* [REQUIREMENT]: Transcribe, exactly as they appear, only the lines from the one holding "brown tile H11:I11" through the end of the entries below.

________________________________________

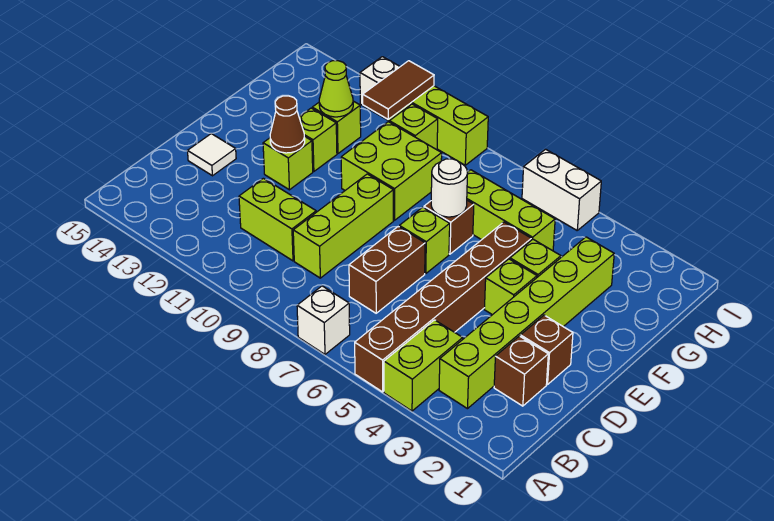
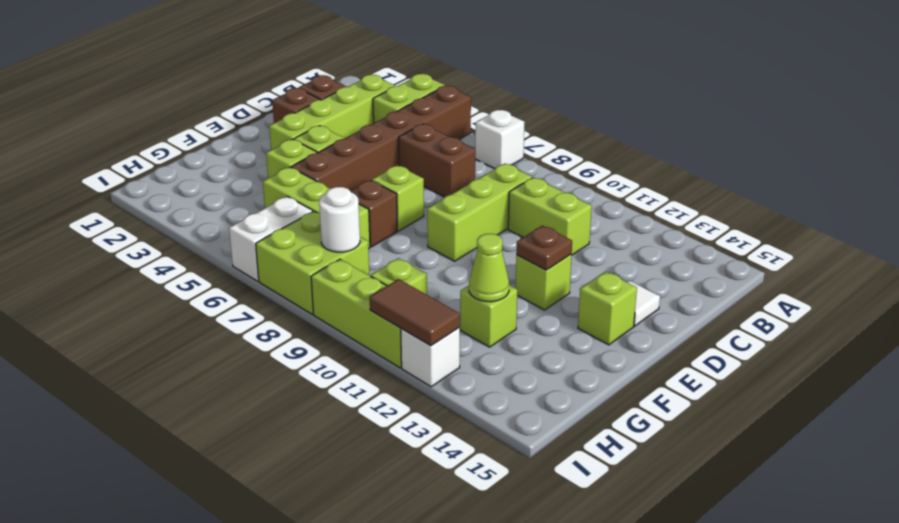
lime brick B3:G3 level 1 -> lime brick B3:E3 level 1
brown brick C7:D7 level 1 -> brown brick C6:C7 level 1
brown cone E12 level 2 -> brown plate E12 level 2
white round brick F7 level 2 -> white round brick H8 level 2
lime brick F9:G10 level 1 -> lime brick H7:I8 level 1
lime brick F12 level 1 -> lime brick E14 level 1
brown tile H11:I11 level 2 -> brown tile I11:I12 level 2
white brick I5:I6 level 1 -> white brick H6:I6 level 1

________________________________________

* [SOLVED EXERCISE]:
brown tile H11:I11 level 2 -> brown tile I11:I12 level 2
white brick I5:I6 level 1 -> white brick H6:I6 level 1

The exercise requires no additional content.